§ Exercise details:
Starting with the first line and ending with the line that holds "The brown car at 488 177 577 240 appeared.", repeat the material exactly.

____________

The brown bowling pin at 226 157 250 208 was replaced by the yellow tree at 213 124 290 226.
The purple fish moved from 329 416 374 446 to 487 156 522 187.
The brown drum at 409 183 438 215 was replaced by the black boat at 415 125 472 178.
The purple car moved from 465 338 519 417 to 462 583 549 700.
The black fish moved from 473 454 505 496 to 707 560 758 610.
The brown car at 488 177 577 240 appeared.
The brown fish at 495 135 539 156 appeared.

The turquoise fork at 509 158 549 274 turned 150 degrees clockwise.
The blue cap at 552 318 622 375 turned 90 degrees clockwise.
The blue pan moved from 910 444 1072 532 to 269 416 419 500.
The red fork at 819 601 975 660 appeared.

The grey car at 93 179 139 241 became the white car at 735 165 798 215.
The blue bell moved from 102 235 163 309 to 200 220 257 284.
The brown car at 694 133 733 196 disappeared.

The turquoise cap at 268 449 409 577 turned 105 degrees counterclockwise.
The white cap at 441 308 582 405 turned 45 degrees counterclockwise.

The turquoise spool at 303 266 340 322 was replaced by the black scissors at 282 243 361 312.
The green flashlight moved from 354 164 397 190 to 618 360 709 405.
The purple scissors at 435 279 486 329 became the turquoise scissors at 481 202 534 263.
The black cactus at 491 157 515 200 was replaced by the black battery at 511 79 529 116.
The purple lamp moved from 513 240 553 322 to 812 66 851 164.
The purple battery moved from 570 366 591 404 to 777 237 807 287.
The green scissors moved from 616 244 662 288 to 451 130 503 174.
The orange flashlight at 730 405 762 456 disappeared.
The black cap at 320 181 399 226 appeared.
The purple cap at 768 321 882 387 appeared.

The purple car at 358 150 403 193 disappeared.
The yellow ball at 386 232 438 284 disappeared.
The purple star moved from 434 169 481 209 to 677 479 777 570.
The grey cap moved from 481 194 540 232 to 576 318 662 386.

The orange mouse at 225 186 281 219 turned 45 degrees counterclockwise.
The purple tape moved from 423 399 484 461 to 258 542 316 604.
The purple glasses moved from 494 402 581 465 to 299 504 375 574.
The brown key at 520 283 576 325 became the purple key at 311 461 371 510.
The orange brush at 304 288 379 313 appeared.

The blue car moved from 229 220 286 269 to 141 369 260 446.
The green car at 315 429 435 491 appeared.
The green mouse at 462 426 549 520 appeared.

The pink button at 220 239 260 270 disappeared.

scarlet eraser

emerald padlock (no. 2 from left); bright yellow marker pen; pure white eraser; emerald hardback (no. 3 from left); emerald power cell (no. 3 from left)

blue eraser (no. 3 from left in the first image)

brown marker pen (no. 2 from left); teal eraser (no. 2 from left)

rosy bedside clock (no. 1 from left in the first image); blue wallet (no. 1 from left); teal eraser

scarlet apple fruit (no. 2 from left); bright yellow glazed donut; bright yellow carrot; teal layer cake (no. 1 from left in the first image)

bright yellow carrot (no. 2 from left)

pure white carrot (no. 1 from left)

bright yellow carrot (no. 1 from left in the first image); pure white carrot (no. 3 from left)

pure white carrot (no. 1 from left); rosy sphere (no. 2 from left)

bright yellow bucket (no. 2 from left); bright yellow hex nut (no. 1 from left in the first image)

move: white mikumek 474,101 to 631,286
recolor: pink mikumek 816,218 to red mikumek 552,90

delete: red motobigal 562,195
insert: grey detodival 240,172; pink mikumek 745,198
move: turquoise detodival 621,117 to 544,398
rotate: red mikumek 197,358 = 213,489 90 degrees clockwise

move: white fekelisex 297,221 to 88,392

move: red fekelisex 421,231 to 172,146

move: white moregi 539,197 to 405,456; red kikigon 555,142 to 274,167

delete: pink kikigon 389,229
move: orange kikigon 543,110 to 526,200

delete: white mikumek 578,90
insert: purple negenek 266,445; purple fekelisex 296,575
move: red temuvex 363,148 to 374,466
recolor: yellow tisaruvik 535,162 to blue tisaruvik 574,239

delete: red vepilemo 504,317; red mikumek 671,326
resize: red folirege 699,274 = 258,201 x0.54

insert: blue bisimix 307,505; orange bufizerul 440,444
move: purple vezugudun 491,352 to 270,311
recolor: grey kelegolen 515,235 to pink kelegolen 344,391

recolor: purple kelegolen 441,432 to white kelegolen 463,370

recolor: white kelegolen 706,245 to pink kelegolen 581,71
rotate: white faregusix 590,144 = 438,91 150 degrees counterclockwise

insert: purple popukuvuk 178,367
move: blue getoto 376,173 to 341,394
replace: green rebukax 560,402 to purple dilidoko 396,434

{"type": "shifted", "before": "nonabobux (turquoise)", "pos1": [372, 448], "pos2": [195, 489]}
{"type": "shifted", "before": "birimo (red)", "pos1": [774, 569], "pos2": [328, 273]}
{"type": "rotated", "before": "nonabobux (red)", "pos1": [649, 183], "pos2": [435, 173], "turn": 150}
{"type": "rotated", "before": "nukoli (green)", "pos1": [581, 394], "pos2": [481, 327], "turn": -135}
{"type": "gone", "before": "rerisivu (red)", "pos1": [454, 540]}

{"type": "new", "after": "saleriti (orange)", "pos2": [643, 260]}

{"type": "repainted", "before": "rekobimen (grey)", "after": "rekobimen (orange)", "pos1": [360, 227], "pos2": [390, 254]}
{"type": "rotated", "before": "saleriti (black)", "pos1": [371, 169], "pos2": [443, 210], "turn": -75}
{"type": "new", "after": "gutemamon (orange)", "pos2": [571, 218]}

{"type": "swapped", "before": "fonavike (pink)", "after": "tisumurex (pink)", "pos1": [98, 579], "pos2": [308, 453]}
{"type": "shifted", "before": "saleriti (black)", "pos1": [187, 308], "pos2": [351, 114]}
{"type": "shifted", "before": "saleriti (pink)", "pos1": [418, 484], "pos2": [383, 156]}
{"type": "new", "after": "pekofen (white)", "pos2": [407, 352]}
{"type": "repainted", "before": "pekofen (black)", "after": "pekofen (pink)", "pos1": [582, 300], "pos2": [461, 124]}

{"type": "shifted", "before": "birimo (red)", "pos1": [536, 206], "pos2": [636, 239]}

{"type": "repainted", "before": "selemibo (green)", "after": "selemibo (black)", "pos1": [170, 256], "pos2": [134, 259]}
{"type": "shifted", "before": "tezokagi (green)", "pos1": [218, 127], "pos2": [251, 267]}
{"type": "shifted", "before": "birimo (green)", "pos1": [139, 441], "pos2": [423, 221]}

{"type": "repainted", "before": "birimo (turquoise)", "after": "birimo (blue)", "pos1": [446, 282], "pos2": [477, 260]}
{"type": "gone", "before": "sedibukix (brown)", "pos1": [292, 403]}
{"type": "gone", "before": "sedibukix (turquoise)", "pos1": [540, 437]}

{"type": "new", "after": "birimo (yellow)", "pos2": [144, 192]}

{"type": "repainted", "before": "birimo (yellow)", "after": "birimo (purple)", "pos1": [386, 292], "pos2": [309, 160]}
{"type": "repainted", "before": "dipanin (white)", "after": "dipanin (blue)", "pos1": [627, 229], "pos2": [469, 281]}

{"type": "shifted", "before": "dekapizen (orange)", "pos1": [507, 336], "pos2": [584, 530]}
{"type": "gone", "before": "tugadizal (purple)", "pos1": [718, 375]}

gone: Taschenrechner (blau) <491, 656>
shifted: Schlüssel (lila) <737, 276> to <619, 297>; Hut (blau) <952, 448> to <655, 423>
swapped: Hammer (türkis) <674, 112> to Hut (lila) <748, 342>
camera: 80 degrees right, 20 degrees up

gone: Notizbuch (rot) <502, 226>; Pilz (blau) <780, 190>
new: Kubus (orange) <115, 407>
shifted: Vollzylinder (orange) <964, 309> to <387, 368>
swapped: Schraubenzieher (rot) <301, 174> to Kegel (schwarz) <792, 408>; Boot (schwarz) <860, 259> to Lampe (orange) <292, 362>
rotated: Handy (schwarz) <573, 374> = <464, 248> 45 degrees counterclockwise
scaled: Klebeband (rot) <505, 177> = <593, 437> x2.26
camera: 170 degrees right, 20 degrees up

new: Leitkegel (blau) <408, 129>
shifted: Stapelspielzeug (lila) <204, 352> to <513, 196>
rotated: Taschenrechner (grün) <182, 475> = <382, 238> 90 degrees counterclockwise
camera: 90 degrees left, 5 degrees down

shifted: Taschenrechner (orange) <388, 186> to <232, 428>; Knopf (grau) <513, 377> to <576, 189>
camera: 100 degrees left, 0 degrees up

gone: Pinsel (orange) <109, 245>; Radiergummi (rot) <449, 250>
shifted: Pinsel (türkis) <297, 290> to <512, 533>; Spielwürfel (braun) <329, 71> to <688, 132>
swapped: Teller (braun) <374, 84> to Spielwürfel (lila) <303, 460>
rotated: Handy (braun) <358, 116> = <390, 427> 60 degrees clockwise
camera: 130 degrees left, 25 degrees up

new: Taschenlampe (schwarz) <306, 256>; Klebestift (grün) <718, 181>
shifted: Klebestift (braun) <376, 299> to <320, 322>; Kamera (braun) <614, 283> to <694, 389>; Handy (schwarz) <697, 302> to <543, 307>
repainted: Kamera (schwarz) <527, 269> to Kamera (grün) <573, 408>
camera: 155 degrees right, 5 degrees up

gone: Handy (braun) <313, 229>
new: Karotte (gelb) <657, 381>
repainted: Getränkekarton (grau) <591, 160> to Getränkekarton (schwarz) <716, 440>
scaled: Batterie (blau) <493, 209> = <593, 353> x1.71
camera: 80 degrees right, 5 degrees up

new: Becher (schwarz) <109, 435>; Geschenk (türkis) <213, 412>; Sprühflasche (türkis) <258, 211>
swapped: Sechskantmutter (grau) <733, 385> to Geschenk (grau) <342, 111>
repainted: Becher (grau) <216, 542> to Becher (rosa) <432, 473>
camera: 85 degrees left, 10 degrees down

____________

§ Task response:
The brown bowling pin at 226 157 250 208 was replaced by the yellow tree at 213 124 290 226.
The purple fish moved from 329 416 374 446 to 487 156 522 187.
The brown drum at 409 183 438 215 was replaced by the black boat at 415 125 472 178.
The purple car moved from 465 338 519 417 to 462 583 549 700.
The black fish moved from 473 454 505 496 to 707 560 758 610.
The brown car at 488 177 577 240 appeared.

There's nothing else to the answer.